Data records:
===

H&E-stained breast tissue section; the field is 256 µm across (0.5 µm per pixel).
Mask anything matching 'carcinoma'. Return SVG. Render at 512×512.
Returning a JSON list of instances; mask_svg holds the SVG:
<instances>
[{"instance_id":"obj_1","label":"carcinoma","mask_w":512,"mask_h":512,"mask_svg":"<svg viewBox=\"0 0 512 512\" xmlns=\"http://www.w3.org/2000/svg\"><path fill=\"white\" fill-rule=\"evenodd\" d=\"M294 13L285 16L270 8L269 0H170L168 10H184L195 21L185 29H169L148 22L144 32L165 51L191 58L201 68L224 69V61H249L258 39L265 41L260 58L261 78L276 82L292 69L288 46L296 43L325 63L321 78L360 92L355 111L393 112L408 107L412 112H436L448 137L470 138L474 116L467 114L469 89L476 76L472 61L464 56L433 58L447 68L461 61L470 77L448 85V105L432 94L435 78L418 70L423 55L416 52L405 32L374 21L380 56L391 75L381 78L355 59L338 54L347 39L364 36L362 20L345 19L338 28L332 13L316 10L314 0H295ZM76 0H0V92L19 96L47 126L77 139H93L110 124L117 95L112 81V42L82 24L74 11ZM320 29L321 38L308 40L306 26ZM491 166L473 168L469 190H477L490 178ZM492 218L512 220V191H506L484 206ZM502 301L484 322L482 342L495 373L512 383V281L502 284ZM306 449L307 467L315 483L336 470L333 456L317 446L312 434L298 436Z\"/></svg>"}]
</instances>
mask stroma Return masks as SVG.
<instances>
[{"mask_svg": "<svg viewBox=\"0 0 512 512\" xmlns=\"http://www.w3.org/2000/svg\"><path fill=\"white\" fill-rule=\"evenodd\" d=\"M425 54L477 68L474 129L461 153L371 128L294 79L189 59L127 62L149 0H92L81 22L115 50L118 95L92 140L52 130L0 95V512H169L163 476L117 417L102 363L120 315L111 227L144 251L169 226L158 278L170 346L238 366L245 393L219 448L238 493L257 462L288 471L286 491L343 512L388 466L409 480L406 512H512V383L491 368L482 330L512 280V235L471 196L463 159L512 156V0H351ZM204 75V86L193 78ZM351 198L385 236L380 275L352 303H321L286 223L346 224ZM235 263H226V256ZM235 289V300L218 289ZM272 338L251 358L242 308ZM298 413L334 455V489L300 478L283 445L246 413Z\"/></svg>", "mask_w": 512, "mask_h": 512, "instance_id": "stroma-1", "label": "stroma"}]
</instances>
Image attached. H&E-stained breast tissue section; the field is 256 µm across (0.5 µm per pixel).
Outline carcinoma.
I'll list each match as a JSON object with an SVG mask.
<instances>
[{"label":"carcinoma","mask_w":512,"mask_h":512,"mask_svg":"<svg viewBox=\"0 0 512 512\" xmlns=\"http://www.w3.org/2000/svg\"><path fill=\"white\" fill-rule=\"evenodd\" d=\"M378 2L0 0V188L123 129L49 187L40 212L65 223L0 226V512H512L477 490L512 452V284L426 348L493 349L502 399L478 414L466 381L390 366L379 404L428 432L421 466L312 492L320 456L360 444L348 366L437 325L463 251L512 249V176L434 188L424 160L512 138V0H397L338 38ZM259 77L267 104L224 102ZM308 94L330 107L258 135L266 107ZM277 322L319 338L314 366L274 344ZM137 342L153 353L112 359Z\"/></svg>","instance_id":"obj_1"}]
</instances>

===

» Task brief: Repeat the records above exactly as they appear.

» Solution to the problem:
H&E-stained breast tissue section; the field is 256 µm across (0.5 µm per pixel).
Mask anything matching 'carcinoma'. Return SVG. Render at 512×512.
Returning a JSON list of instances; mask_svg holds the SVG:
<instances>
[{"instance_id":"obj_1","label":"carcinoma","mask_w":512,"mask_h":512,"mask_svg":"<svg viewBox=\"0 0 512 512\" xmlns=\"http://www.w3.org/2000/svg\"><path fill=\"white\" fill-rule=\"evenodd\" d=\"M294 13L285 16L270 8L269 0H170L168 10H184L195 21L185 29H169L148 22L144 32L165 51L191 58L201 68L224 69V61H249L258 39L265 41L260 58L261 78L276 82L292 69L288 46L296 43L325 63L321 78L360 92L355 111L393 112L408 107L412 112H436L448 137L470 138L474 116L467 114L469 89L476 76L472 61L464 56L433 58L447 68L461 61L470 77L448 85V105L432 94L435 78L418 70L423 55L416 52L405 32L374 21L380 56L391 75L381 78L355 59L338 54L347 39L364 36L362 20L345 19L338 28L332 13L316 10L314 0H295ZM76 0H0V92L19 96L47 126L77 139H93L110 124L117 95L112 81V42L82 24L74 11ZM320 29L321 38L308 40L306 26ZM491 166L473 168L469 190H477L490 178ZM492 218L512 220V191H506L484 206ZM502 301L484 322L482 342L495 373L512 383V281L502 284ZM306 449L307 467L315 483L336 470L333 456L317 446L312 434L298 436Z\"/></svg>"}]
</instances>
mask stroma Return masks as SVG.
<instances>
[{"mask_svg": "<svg viewBox=\"0 0 512 512\" xmlns=\"http://www.w3.org/2000/svg\"><path fill=\"white\" fill-rule=\"evenodd\" d=\"M425 54L477 68L474 129L461 153L371 128L294 79L189 59L127 62L149 0H92L81 22L115 50L118 95L92 140L52 130L0 95V512H169L163 476L117 417L102 363L120 315L111 227L144 251L169 226L158 278L170 346L238 366L245 393L219 448L238 493L257 462L288 471L286 491L343 512L388 466L409 480L406 512H512V383L491 368L482 330L512 280V235L471 196L463 159L512 156V0H351ZM204 75V86L193 78ZM351 198L385 236L380 275L352 303H321L286 223L346 224ZM235 263H226V256ZM235 289V300L218 289ZM272 338L251 358L242 308ZM298 413L334 455V489L300 478L283 445L246 413Z\"/></svg>", "mask_w": 512, "mask_h": 512, "instance_id": "stroma-1", "label": "stroma"}]
</instances>
Image attached. H&E-stained breast tissue section; the field is 256 µm across (0.5 µm per pixel).
Outline carcinoma.
I'll list each match as a JSON object with an SVG mask.
<instances>
[{"label":"carcinoma","mask_w":512,"mask_h":512,"mask_svg":"<svg viewBox=\"0 0 512 512\" xmlns=\"http://www.w3.org/2000/svg\"><path fill=\"white\" fill-rule=\"evenodd\" d=\"M378 2L0 0V188L123 129L49 187L40 212L65 223L0 226V512H512L477 490L512 452V284L426 348L493 349L502 399L478 414L466 381L390 366L379 404L428 432L421 466L312 492L320 456L360 444L348 366L437 325L463 251L512 249V176L434 188L424 160L512 138V0H397L338 38ZM259 77L267 104L224 102ZM308 94L330 107L258 135L266 107ZM277 322L319 338L314 366L274 344ZM137 342L153 353L112 359Z\"/></svg>","instance_id":"obj_1"}]
</instances>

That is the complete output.